BEGIN Information shown
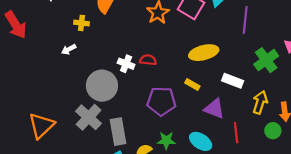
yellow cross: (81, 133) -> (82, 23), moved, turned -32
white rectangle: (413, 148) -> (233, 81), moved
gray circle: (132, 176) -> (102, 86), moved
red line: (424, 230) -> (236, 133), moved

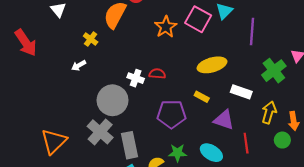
yellow cross: (82, 23) -> (91, 39), turned 32

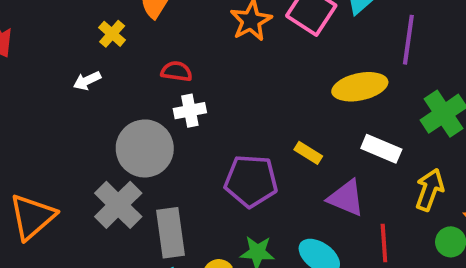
yellow ellipse: (212, 65) -> (360, 87), moved
red semicircle: (157, 74) -> (176, 71), moved
white cross: (136, 78) -> (190, 111), turned -35

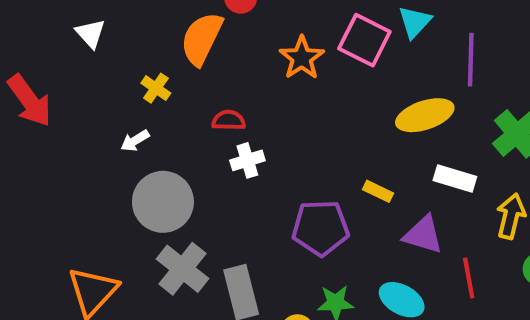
gray circle: (145, 148) -> (163, 202), moved

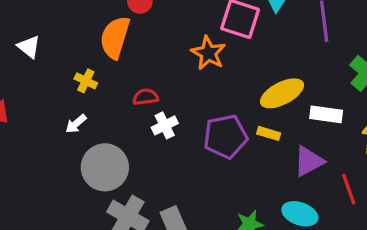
orange star: (302, 58) -> (208, 53), moved
yellow ellipse: (425, 115) -> (282, 93), moved
purple pentagon: (321, 228) -> (225, 137), moved
purple triangle: (423, 235) -> (309, 161), turned -36

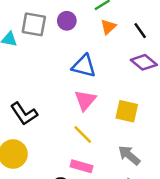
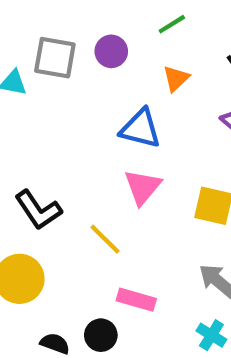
orange triangle: (108, 27) -> (176, 78), moved
yellow line: (83, 134) -> (105, 239), moved

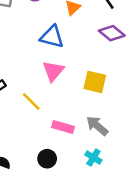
pink rectangle: (136, 300) -> (63, 127), moved
black circle: (101, 335) -> (47, 159), moved

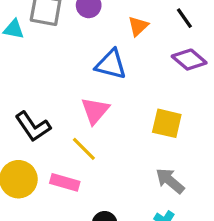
pink triangle: (53, 71) -> (95, 111), moved
pink rectangle: (63, 127) -> (65, 182), moved

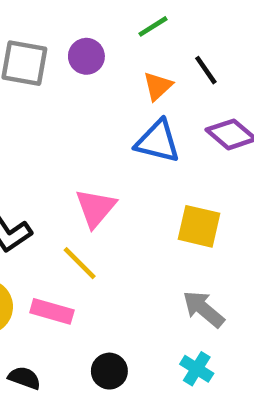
black line: (184, 18) -> (206, 70), moved
blue triangle: (111, 64) -> (158, 141), moved

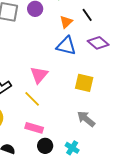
pink rectangle: (52, 311) -> (34, 128), moved
cyan cross: (197, 369) -> (72, 148), moved

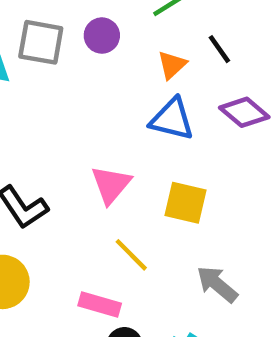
yellow square: (84, 83) -> (185, 203), moved
yellow line: (32, 99) -> (131, 255), moved

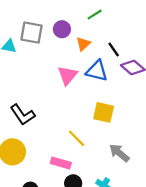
black line: (219, 49) -> (114, 49), moved
orange triangle: (172, 65) -> (83, 44), moved
pink triangle: (111, 185) -> (68, 75), moved

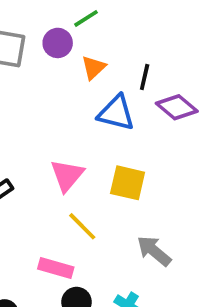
green line: (95, 15) -> (86, 18), moved
black line: (114, 49) -> (145, 77), turned 48
pink triangle: (68, 75) -> (67, 175), moved

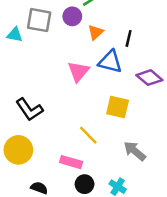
purple diamond: (177, 107) -> (149, 78), moved
pink triangle: (67, 175) -> (78, 71), moved

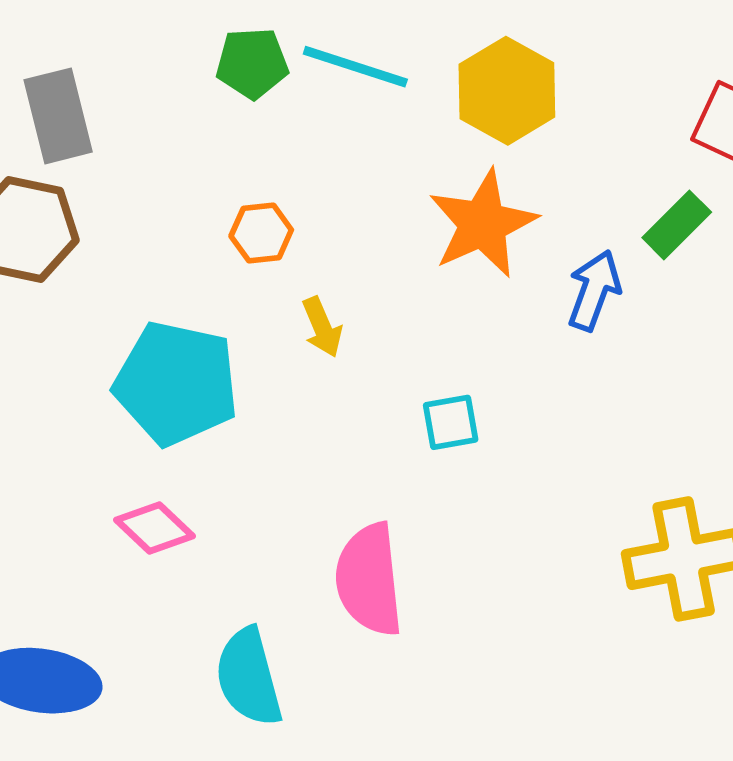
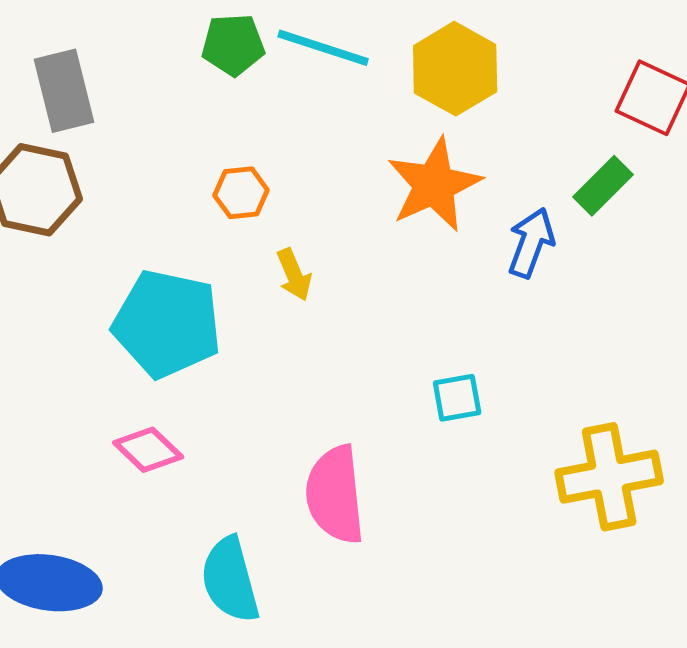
cyan square: (451, 422) -> (457, 398), moved

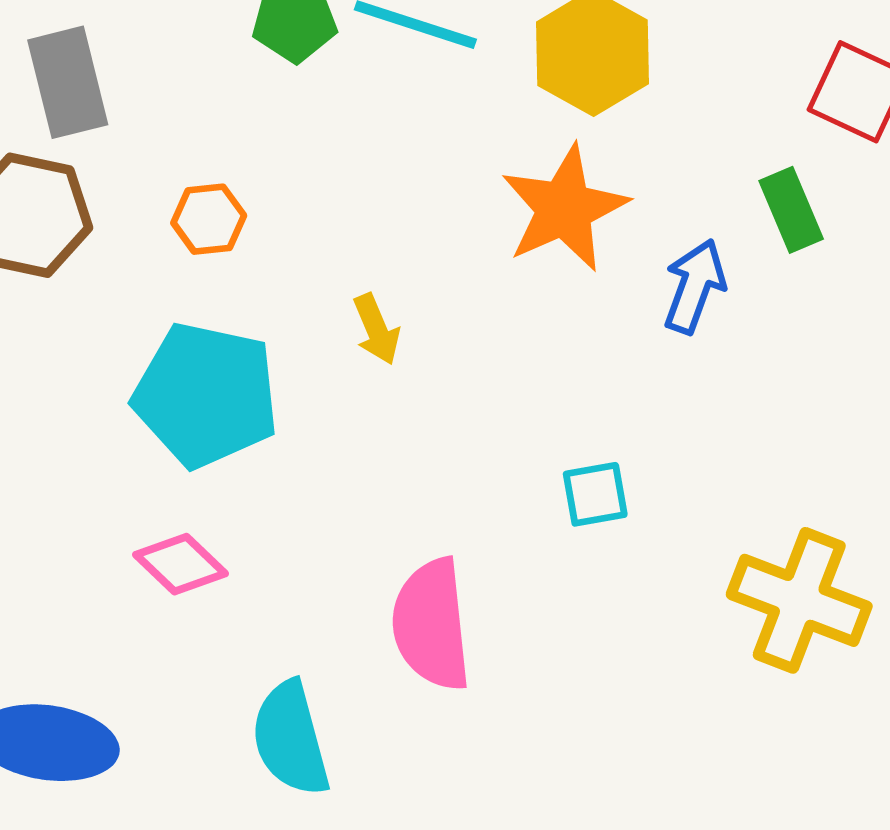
green rectangle: (603, 186) -> (791, 210), turned -68
orange hexagon: (241, 193) -> (209, 219), moved
yellow cross: (609, 477) -> (799, 600), turned 32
END Information shown
Problem requirements — Output exactly the lines from the one holding "orange hexagon: (241, 193)" to the end of the material above, with both ends included.

Answer to the problem —
orange hexagon: (241, 193) -> (209, 219), moved
yellow cross: (609, 477) -> (799, 600), turned 32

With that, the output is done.